Records from a collection
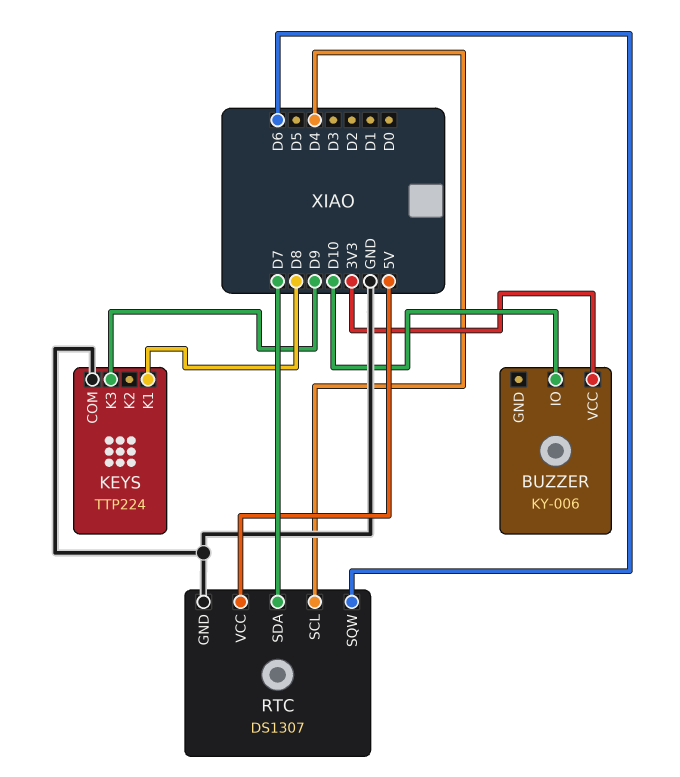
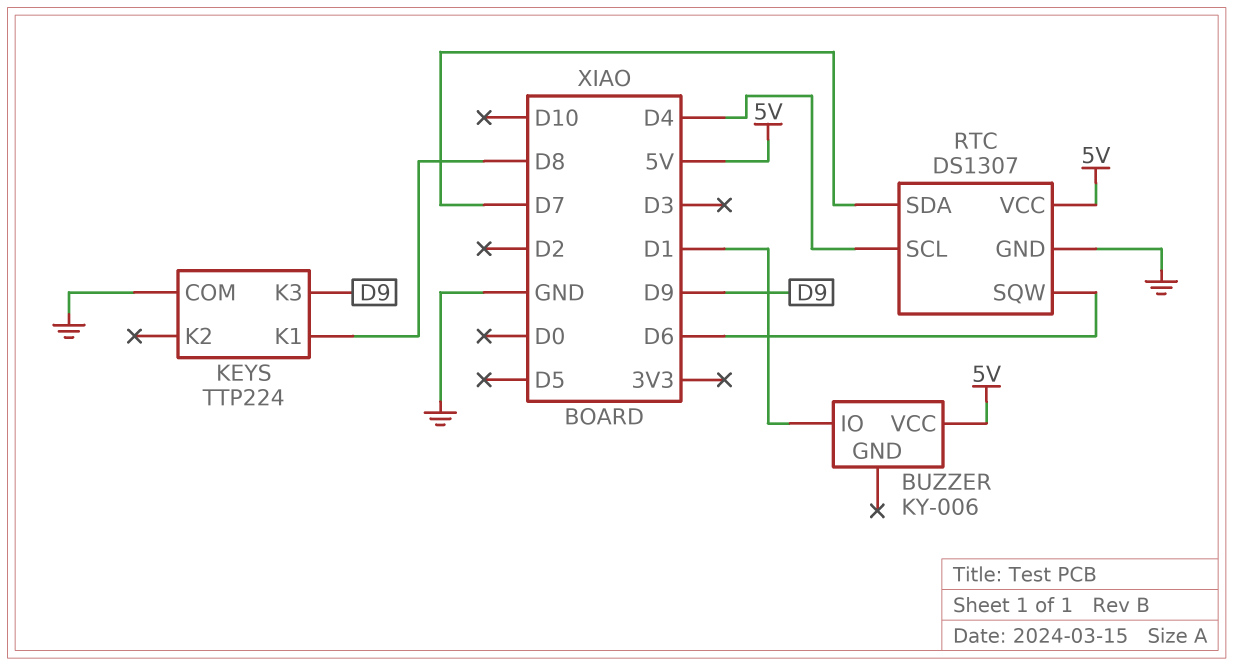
BUZZER pin IO: D10 -> D1
BUZZER pin VCC: 3V3 -> 5V

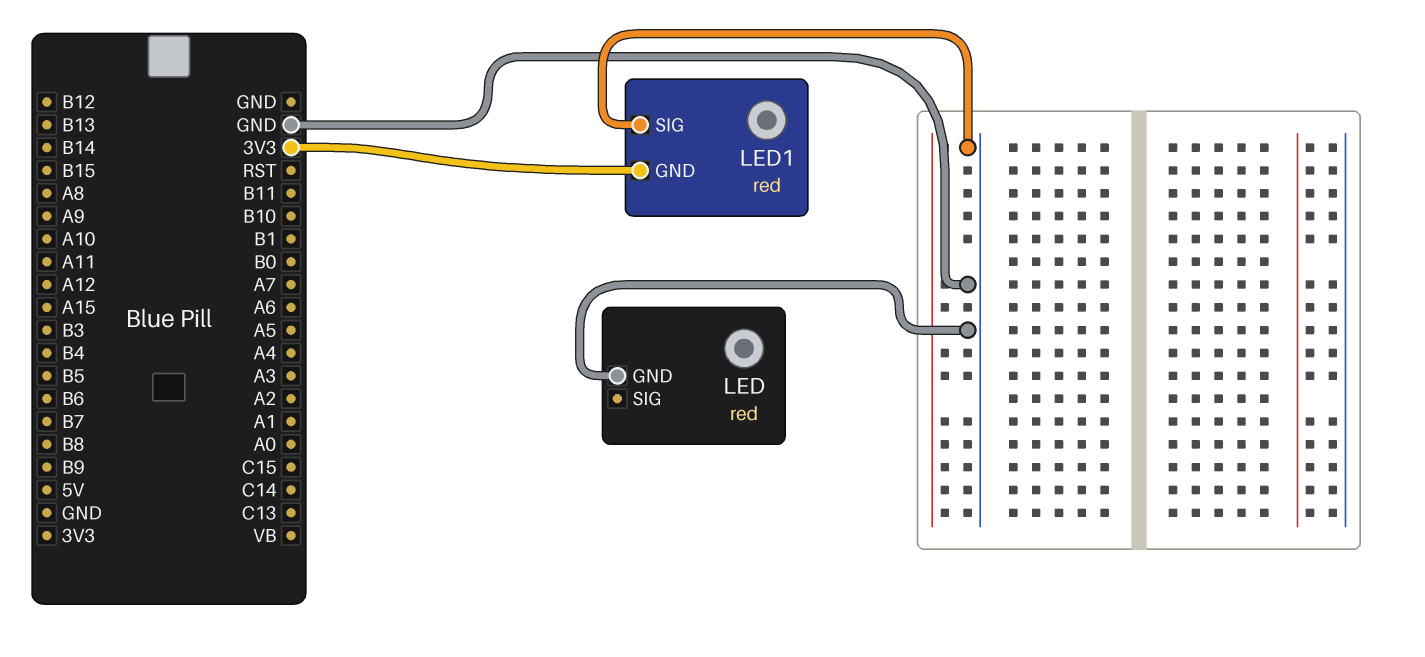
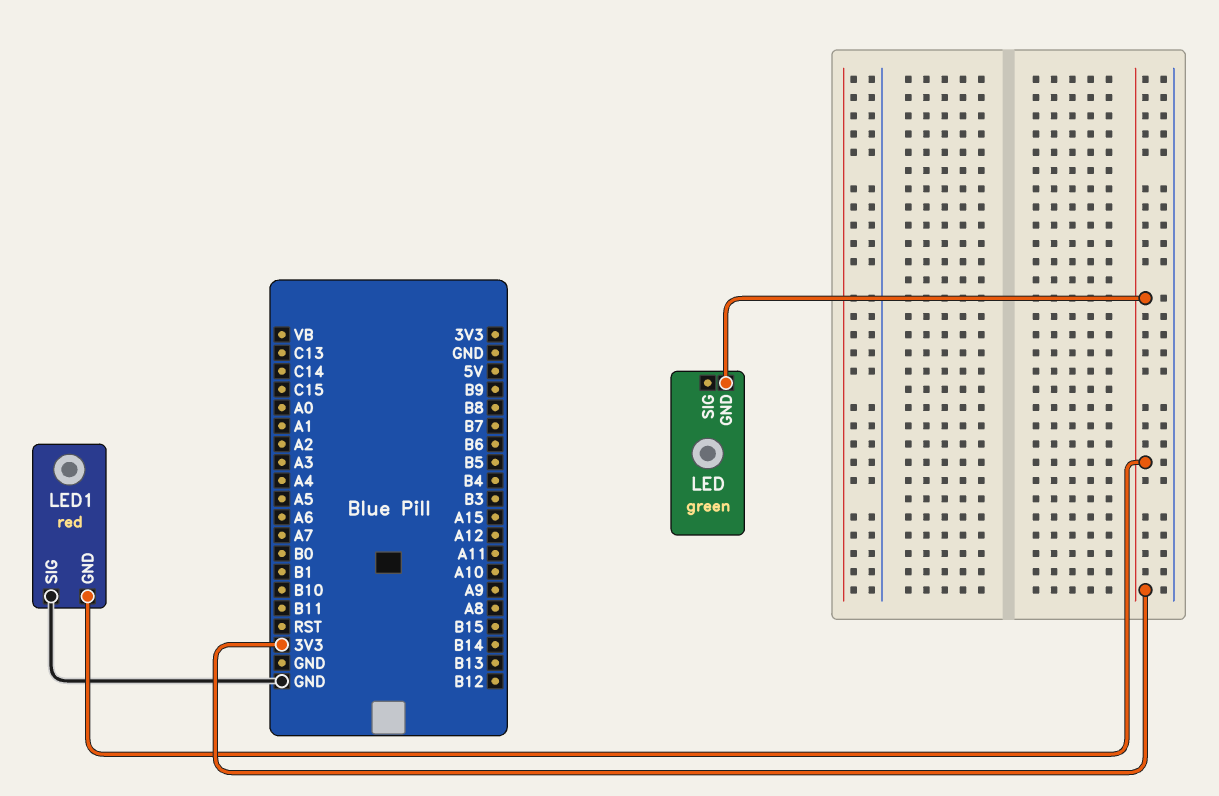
LED: red -> green
LED pin GND: GND -> 3V3

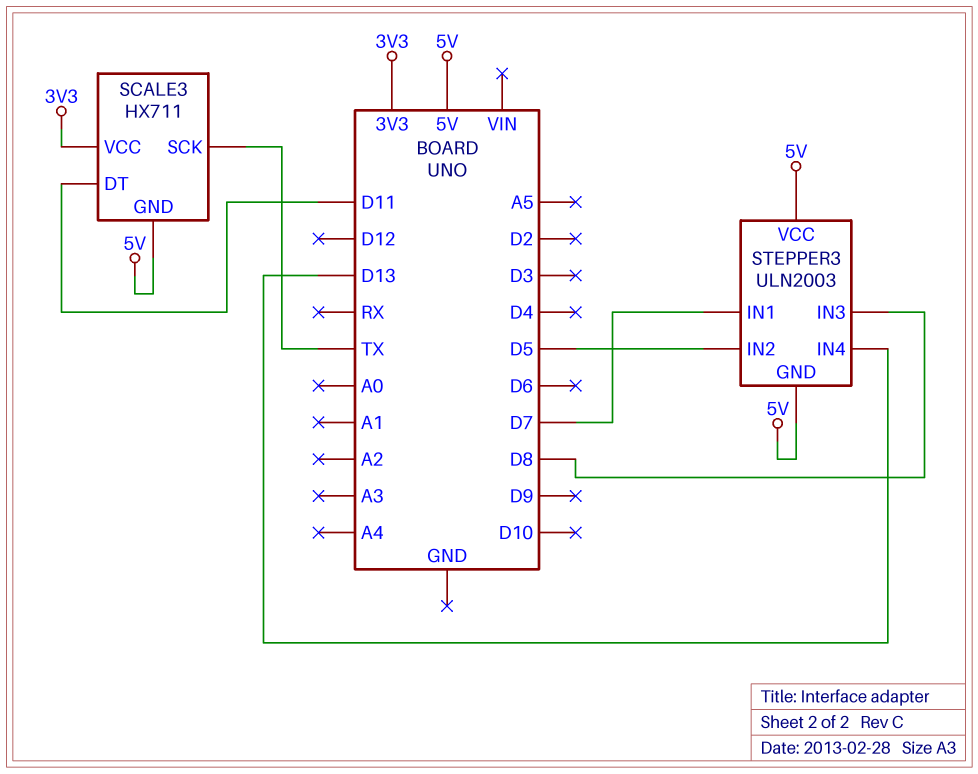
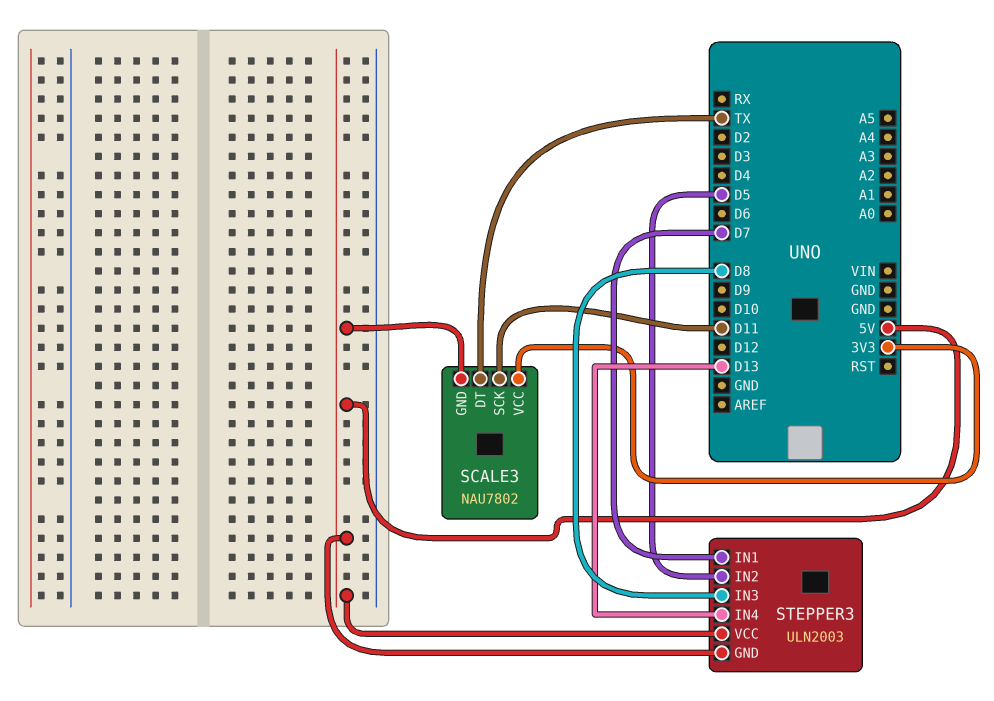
SCALE3: HX711 -> NAU7802
SCALE3 pin DT: D11 -> TX
SCALE3 pin SCK: TX -> D11

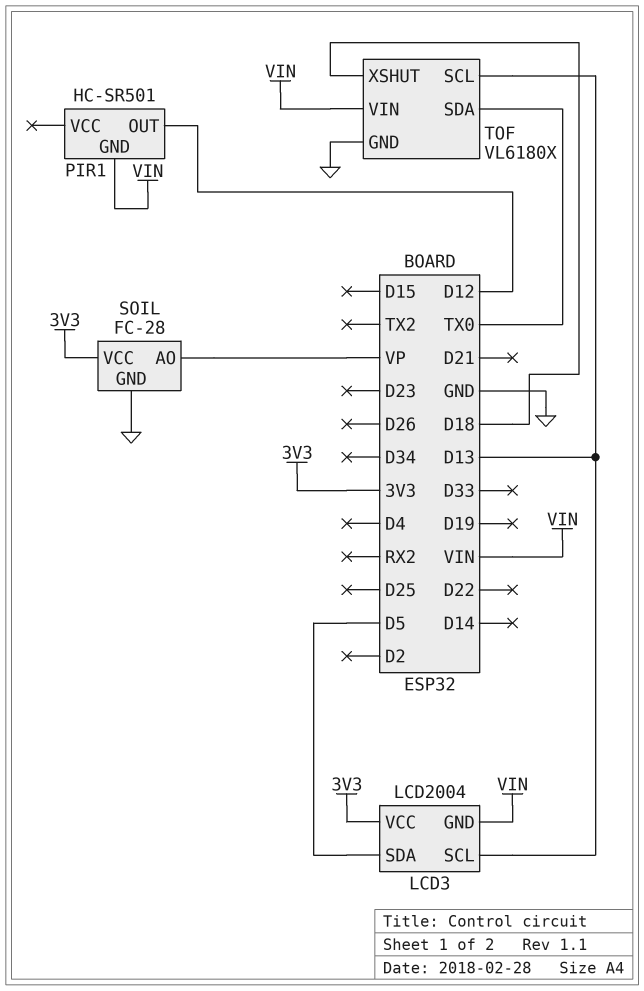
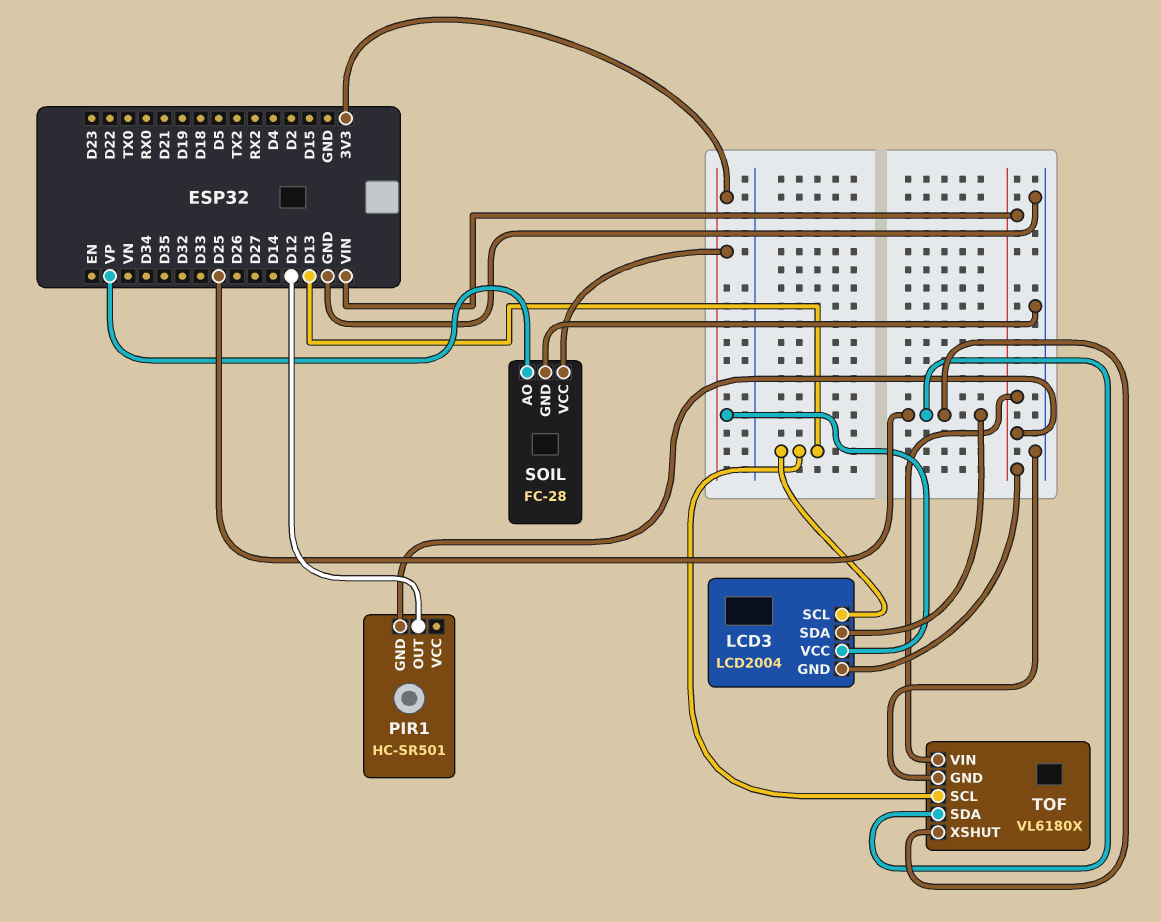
LCD3 pin SDA: D5 -> D25
TOF pin SDA: TX0 -> D25
TOF pin XSHUT: D18 -> D25

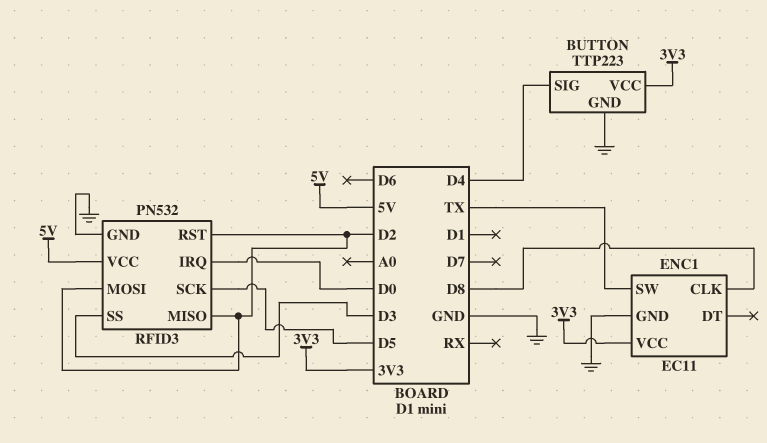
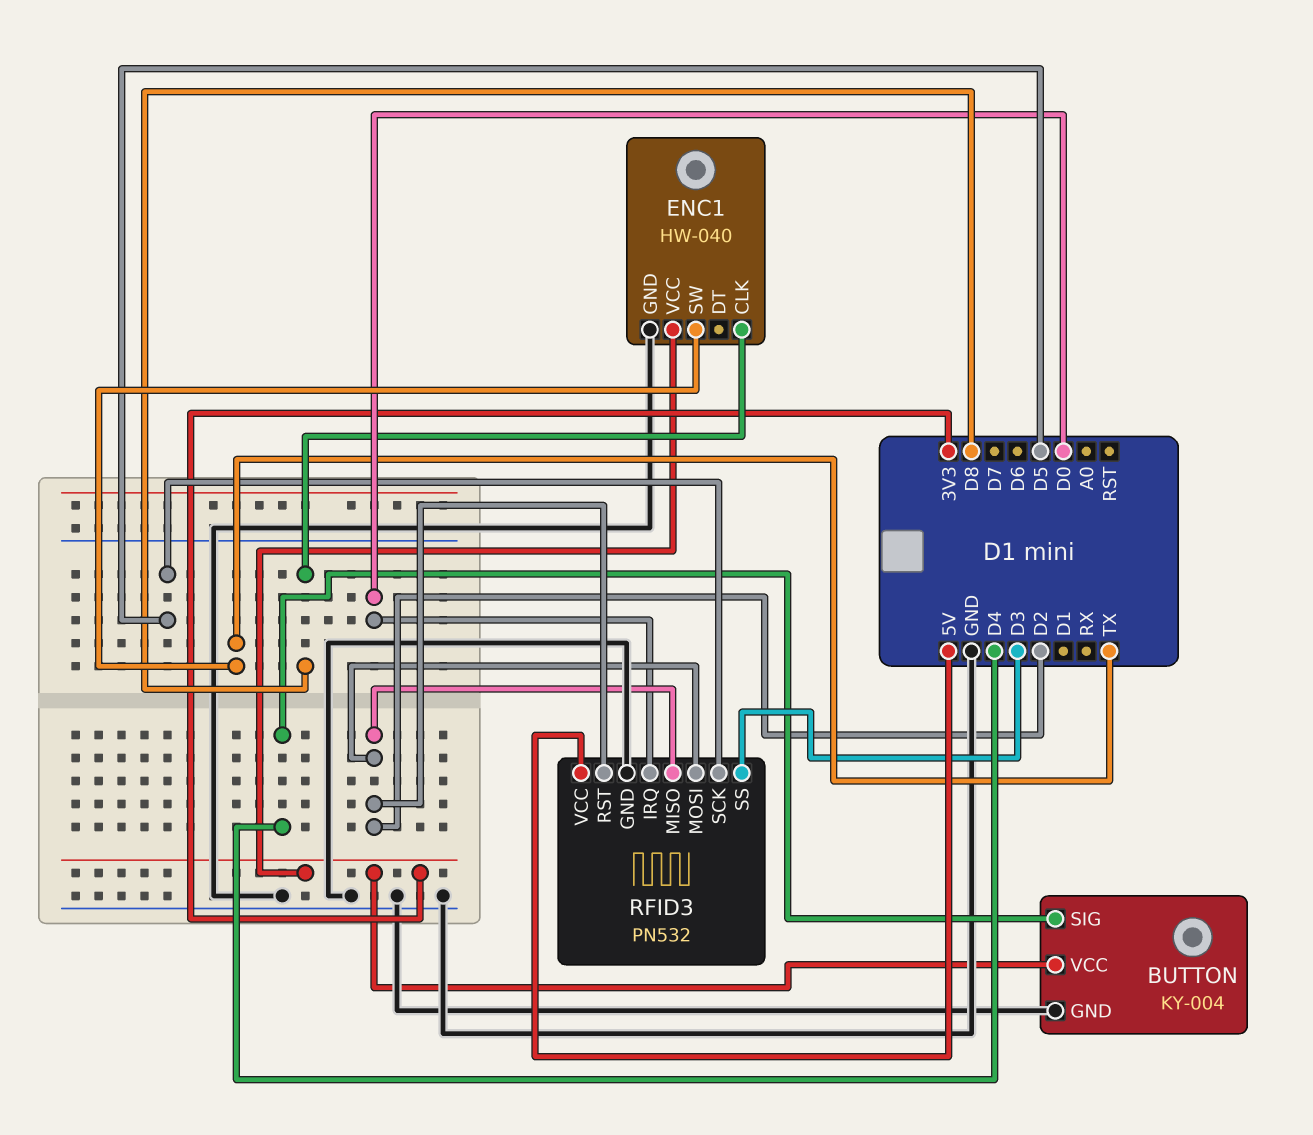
BUTTON: TTP223 -> KY-004
ENC1: EC11 -> HW-040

(YOUR GOAL)
Reproduce the lines above, exactly and exclusively, from the line containing "SCALE3 pin SCK: TX -> D11" down to the last line, both included; pictures are not part of the copy.

(FINAL ANSWER)
SCALE3 pin SCK: TX -> D11

LCD3 pin SDA: D5 -> D25
TOF pin SDA: TX0 -> D25
TOF pin XSHUT: D18 -> D25

BUTTON: TTP223 -> KY-004
ENC1: EC11 -> HW-040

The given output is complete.